### ACTIVITY
State the count of lines in this material that hold the string "none" and add nothing.

### SUPPLIED ENTRIES
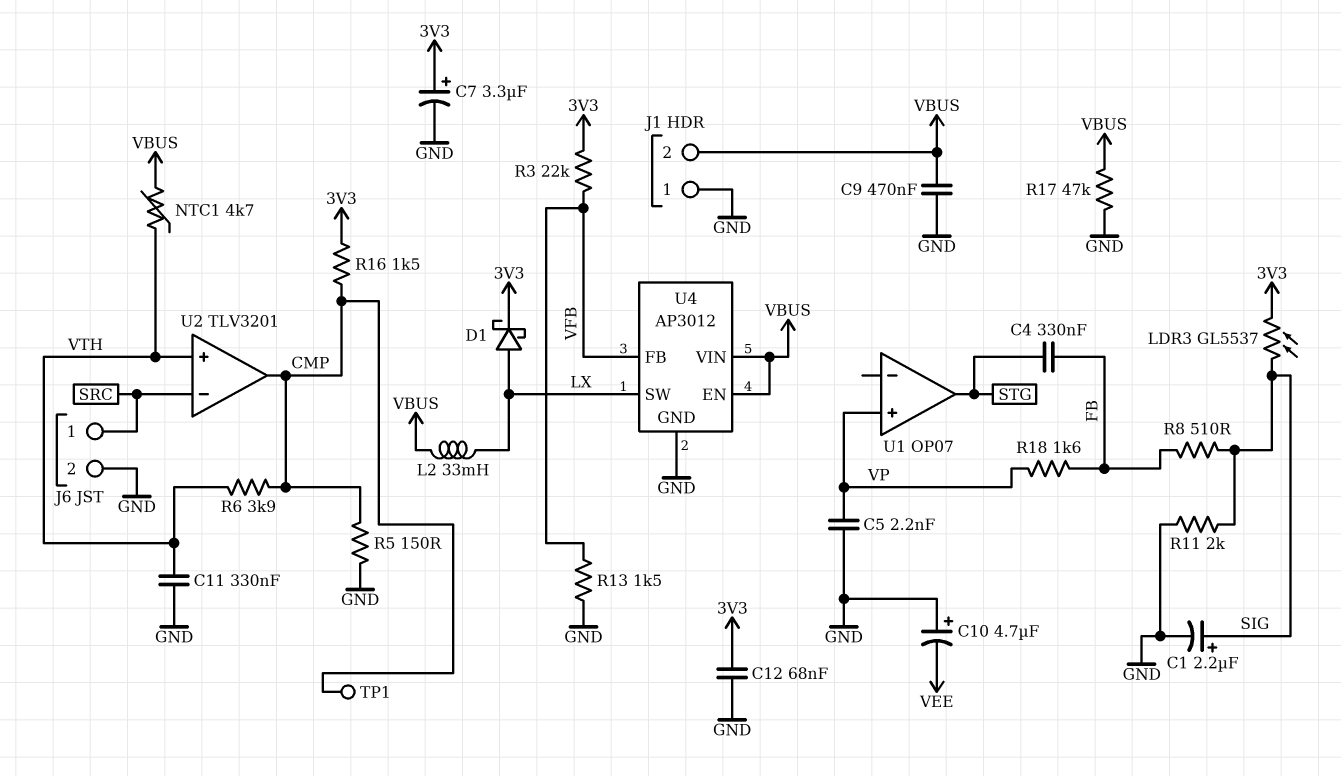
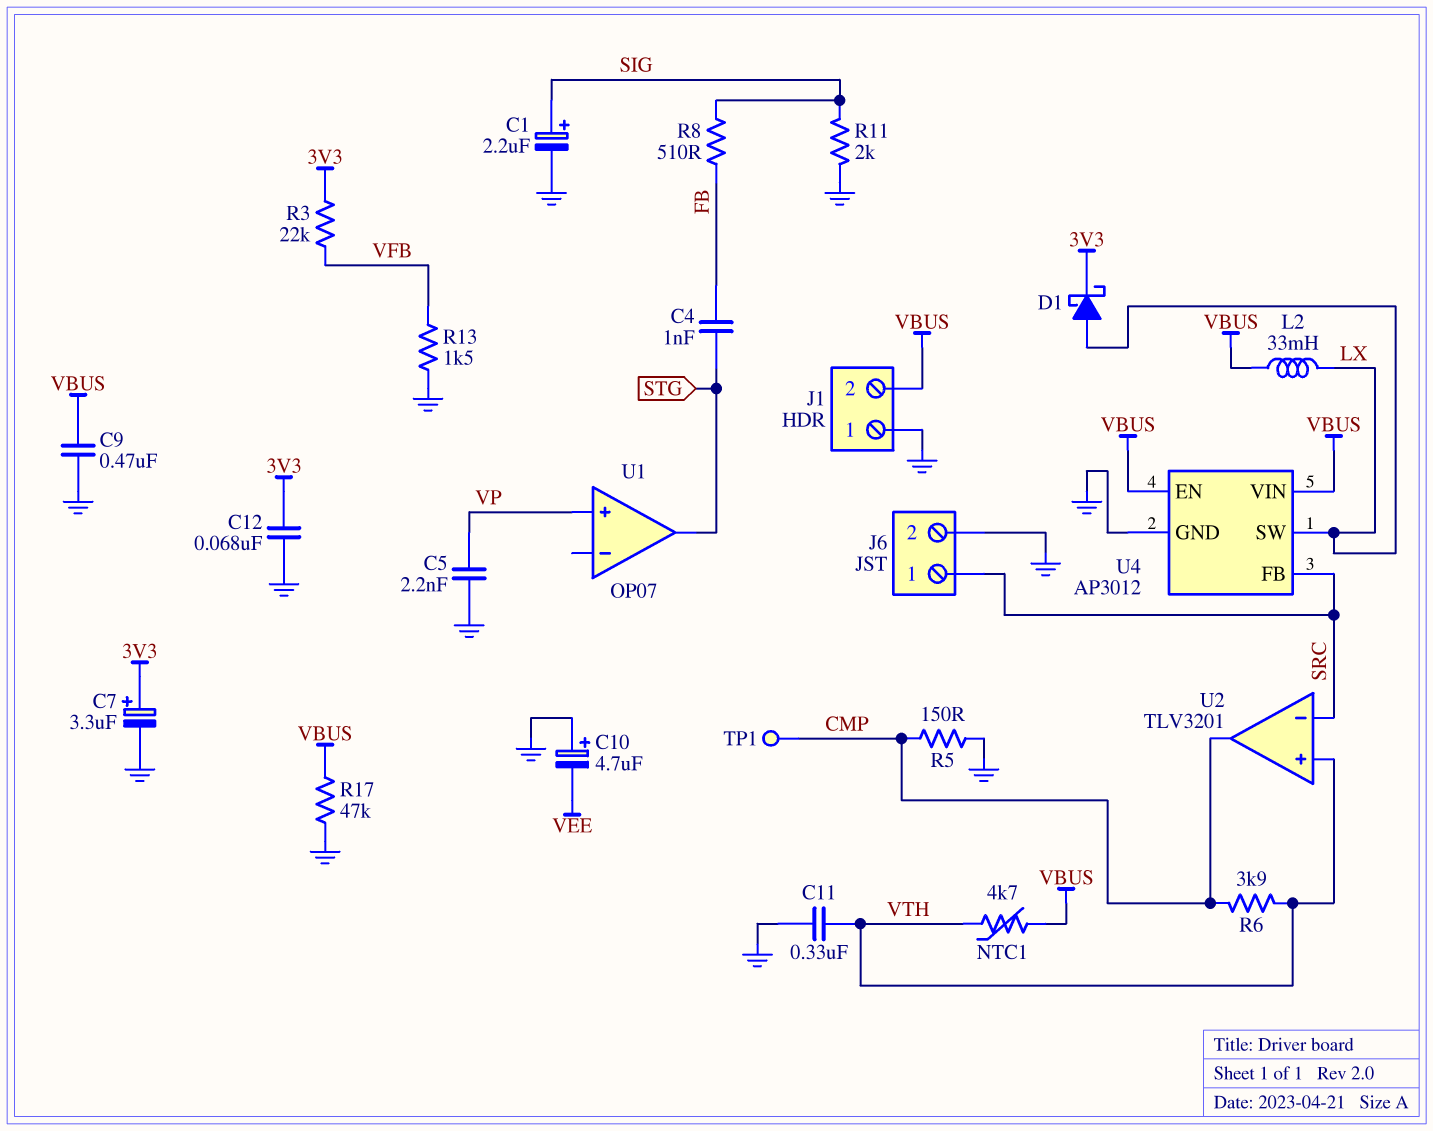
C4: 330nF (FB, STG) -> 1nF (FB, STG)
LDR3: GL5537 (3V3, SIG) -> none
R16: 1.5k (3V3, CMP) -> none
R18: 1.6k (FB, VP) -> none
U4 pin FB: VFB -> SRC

### ANSWER BELOW
3